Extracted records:
########################################

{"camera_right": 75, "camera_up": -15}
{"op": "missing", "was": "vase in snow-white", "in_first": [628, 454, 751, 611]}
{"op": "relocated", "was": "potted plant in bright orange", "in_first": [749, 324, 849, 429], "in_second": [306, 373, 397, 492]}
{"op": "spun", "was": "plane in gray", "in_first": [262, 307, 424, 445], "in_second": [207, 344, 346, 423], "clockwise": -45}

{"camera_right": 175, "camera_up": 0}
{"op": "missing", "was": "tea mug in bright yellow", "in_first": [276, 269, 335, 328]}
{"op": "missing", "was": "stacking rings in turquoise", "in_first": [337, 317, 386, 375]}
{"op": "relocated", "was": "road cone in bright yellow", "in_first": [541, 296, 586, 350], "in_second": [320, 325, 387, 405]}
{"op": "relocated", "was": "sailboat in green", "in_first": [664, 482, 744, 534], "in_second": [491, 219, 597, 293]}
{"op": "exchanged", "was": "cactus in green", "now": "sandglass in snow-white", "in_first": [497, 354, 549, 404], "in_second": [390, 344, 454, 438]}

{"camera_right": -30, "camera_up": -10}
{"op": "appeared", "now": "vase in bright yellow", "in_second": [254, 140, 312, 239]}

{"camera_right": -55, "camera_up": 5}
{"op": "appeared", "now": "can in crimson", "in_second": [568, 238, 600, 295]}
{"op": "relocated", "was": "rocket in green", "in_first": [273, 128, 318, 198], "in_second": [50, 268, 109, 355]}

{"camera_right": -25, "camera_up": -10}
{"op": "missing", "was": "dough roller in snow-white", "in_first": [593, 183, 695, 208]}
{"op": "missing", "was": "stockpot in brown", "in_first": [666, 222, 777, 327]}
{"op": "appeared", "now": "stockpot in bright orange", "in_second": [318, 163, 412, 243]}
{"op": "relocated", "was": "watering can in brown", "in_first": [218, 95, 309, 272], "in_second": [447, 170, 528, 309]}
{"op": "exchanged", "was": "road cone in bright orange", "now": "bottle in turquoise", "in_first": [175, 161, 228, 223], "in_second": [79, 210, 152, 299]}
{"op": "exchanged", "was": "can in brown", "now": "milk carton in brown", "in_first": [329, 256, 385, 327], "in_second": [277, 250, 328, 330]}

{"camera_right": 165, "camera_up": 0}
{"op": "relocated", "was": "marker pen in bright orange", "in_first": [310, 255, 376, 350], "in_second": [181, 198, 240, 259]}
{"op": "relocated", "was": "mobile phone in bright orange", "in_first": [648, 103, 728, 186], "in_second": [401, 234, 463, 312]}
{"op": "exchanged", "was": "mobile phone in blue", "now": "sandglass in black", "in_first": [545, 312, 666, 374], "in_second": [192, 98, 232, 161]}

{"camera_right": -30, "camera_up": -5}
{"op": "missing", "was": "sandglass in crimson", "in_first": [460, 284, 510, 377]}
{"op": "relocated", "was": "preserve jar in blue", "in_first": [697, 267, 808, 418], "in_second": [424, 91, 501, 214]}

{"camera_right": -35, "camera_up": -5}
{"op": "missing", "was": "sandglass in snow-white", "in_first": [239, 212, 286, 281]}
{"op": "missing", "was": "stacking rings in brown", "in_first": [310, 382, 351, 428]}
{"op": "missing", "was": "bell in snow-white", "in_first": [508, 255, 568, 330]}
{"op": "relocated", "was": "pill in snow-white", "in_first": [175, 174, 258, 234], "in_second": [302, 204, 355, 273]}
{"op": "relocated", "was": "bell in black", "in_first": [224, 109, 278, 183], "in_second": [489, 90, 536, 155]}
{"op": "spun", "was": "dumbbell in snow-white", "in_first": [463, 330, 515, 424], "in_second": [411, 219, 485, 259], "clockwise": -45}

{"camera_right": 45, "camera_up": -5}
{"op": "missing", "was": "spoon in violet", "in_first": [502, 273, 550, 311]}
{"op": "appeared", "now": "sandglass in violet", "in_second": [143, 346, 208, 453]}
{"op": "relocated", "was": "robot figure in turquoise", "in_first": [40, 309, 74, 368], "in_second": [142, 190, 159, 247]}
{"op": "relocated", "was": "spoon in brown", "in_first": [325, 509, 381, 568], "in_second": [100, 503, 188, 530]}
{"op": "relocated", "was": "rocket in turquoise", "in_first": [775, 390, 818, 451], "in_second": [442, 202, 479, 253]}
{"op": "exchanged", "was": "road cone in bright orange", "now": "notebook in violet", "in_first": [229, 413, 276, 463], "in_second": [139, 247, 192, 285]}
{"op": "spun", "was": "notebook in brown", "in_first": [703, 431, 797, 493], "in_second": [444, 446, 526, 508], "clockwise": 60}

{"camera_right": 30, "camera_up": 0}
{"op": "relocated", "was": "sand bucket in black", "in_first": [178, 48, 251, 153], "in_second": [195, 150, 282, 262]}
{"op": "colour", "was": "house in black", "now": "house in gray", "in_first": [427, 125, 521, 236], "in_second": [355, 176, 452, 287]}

########################################

WHAT YOU NEED TO DO —
I need all of the records above retyped exactly, please.

THE COMPLETED TASK —
{"camera_right": 75, "camera_up": -15}
{"op": "missing", "was": "vase in snow-white", "in_first": [628, 454, 751, 611]}
{"op": "relocated", "was": "potted plant in bright orange", "in_first": [749, 324, 849, 429], "in_second": [306, 373, 397, 492]}
{"op": "spun", "was": "plane in gray", "in_first": [262, 307, 424, 445], "in_second": [207, 344, 346, 423], "clockwise": -45}

{"camera_right": 175, "camera_up": 0}
{"op": "missing", "was": "tea mug in bright yellow", "in_first": [276, 269, 335, 328]}
{"op": "missing", "was": "stacking rings in turquoise", "in_first": [337, 317, 386, 375]}
{"op": "relocated", "was": "road cone in bright yellow", "in_first": [541, 296, 586, 350], "in_second": [320, 325, 387, 405]}
{"op": "relocated", "was": "sailboat in green", "in_first": [664, 482, 744, 534], "in_second": [491, 219, 597, 293]}
{"op": "exchanged", "was": "cactus in green", "now": "sandglass in snow-white", "in_first": [497, 354, 549, 404], "in_second": [390, 344, 454, 438]}

{"camera_right": -30, "camera_up": -10}
{"op": "appeared", "now": "vase in bright yellow", "in_second": [254, 140, 312, 239]}

{"camera_right": -55, "camera_up": 5}
{"op": "appeared", "now": "can in crimson", "in_second": [568, 238, 600, 295]}
{"op": "relocated", "was": "rocket in green", "in_first": [273, 128, 318, 198], "in_second": [50, 268, 109, 355]}

{"camera_right": -25, "camera_up": -10}
{"op": "missing", "was": "dough roller in snow-white", "in_first": [593, 183, 695, 208]}
{"op": "missing", "was": "stockpot in brown", "in_first": [666, 222, 777, 327]}
{"op": "appeared", "now": "stockpot in bright orange", "in_second": [318, 163, 412, 243]}
{"op": "relocated", "was": "watering can in brown", "in_first": [218, 95, 309, 272], "in_second": [447, 170, 528, 309]}
{"op": "exchanged", "was": "road cone in bright orange", "now": "bottle in turquoise", "in_first": [175, 161, 228, 223], "in_second": [79, 210, 152, 299]}
{"op": "exchanged", "was": "can in brown", "now": "milk carton in brown", "in_first": [329, 256, 385, 327], "in_second": [277, 250, 328, 330]}

{"camera_right": 165, "camera_up": 0}
{"op": "relocated", "was": "marker pen in bright orange", "in_first": [310, 255, 376, 350], "in_second": [181, 198, 240, 259]}
{"op": "relocated", "was": "mobile phone in bright orange", "in_first": [648, 103, 728, 186], "in_second": [401, 234, 463, 312]}
{"op": "exchanged", "was": "mobile phone in blue", "now": "sandglass in black", "in_first": [545, 312, 666, 374], "in_second": [192, 98, 232, 161]}

{"camera_right": -30, "camera_up": -5}
{"op": "missing", "was": "sandglass in crimson", "in_first": [460, 284, 510, 377]}
{"op": "relocated", "was": "preserve jar in blue", "in_first": [697, 267, 808, 418], "in_second": [424, 91, 501, 214]}

{"camera_right": -35, "camera_up": -5}
{"op": "missing", "was": "sandglass in snow-white", "in_first": [239, 212, 286, 281]}
{"op": "missing", "was": "stacking rings in brown", "in_first": [310, 382, 351, 428]}
{"op": "missing", "was": "bell in snow-white", "in_first": [508, 255, 568, 330]}
{"op": "relocated", "was": "pill in snow-white", "in_first": [175, 174, 258, 234], "in_second": [302, 204, 355, 273]}
{"op": "relocated", "was": "bell in black", "in_first": [224, 109, 278, 183], "in_second": [489, 90, 536, 155]}
{"op": "spun", "was": "dumbbell in snow-white", "in_first": [463, 330, 515, 424], "in_second": [411, 219, 485, 259], "clockwise": -45}

{"camera_right": 45, "camera_up": -5}
{"op": "missing", "was": "spoon in violet", "in_first": [502, 273, 550, 311]}
{"op": "appeared", "now": "sandglass in violet", "in_second": [143, 346, 208, 453]}
{"op": "relocated", "was": "robot figure in turquoise", "in_first": [40, 309, 74, 368], "in_second": [142, 190, 159, 247]}
{"op": "relocated", "was": "spoon in brown", "in_first": [325, 509, 381, 568], "in_second": [100, 503, 188, 530]}
{"op": "relocated", "was": "rocket in turquoise", "in_first": [775, 390, 818, 451], "in_second": [442, 202, 479, 253]}
{"op": "exchanged", "was": "road cone in bright orange", "now": "notebook in violet", "in_first": [229, 413, 276, 463], "in_second": [139, 247, 192, 285]}
{"op": "spun", "was": "notebook in brown", "in_first": [703, 431, 797, 493], "in_second": [444, 446, 526, 508], "clockwise": 60}

{"camera_right": 30, "camera_up": 0}
{"op": "relocated", "was": "sand bucket in black", "in_first": [178, 48, 251, 153], "in_second": [195, 150, 282, 262]}
{"op": "colour", "was": "house in black", "now": "house in gray", "in_first": [427, 125, 521, 236], "in_second": [355, 176, 452, 287]}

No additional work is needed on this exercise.